WHAT YOU NEED TO DO: The expected output is the first line of the data below and every line after it, up to and including the line containing "(364, 229) = (523, 235): none", each reproduced exactly.

"""

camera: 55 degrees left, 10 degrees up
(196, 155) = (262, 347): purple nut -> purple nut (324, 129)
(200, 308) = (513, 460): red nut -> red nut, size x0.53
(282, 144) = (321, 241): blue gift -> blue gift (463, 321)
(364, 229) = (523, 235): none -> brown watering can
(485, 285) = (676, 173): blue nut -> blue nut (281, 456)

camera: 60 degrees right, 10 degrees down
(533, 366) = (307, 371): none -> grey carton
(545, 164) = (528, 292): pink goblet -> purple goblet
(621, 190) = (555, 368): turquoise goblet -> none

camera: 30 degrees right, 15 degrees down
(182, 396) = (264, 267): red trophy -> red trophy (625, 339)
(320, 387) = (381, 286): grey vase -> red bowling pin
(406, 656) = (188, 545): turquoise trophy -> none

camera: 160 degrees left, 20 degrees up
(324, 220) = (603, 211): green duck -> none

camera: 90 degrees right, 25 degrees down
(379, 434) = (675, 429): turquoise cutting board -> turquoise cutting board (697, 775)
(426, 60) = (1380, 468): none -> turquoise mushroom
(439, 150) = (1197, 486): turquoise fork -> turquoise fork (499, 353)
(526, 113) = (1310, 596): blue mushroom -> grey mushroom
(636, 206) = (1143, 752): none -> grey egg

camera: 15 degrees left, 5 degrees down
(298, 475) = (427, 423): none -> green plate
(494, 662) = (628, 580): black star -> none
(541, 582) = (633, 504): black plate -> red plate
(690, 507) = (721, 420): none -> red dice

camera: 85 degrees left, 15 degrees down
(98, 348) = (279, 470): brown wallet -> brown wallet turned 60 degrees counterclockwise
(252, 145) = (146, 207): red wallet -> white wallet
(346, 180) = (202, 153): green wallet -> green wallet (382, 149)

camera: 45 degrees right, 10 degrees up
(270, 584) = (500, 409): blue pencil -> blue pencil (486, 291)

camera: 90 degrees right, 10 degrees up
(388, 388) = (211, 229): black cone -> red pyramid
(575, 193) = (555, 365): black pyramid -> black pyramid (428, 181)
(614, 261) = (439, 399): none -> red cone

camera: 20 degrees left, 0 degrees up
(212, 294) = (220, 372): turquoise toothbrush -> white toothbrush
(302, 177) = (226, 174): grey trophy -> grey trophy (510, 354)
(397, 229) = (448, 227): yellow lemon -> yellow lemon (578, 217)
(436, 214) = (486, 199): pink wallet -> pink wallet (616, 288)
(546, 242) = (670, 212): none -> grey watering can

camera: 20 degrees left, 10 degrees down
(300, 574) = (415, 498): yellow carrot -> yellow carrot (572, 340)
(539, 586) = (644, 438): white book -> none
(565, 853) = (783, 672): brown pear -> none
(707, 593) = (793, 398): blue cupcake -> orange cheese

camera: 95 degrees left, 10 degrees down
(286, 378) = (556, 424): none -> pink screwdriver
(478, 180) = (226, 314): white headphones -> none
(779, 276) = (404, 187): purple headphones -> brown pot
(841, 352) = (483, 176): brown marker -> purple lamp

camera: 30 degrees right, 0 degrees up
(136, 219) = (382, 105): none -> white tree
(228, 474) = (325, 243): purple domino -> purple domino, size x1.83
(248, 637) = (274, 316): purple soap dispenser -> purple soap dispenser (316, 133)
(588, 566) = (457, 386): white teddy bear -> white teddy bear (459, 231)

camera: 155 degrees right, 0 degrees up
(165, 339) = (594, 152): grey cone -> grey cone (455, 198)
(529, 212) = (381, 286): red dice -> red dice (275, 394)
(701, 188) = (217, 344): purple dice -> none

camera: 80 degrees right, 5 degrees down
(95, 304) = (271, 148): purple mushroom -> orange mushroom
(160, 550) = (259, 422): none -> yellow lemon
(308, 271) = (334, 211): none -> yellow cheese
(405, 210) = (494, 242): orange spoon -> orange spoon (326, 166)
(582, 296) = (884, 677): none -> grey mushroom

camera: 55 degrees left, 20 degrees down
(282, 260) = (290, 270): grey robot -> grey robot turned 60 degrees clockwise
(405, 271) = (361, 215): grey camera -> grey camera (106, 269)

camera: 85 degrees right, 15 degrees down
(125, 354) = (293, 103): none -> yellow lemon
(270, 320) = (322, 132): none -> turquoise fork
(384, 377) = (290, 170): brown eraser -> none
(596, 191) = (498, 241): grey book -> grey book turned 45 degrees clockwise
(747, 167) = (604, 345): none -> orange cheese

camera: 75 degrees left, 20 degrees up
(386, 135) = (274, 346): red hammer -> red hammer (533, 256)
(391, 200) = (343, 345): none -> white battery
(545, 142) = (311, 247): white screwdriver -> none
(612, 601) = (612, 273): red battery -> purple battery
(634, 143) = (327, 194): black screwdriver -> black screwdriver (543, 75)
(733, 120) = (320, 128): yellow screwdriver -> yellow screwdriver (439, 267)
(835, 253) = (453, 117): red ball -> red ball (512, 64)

"""

TASK OUTPUT:
camera: 55 degrees left, 10 degrees up
(196, 155) = (262, 347): purple nut -> purple nut (324, 129)
(200, 308) = (513, 460): red nut -> red nut, size x0.53
(282, 144) = (321, 241): blue gift -> blue gift (463, 321)
(364, 229) = (523, 235): none -> brown watering can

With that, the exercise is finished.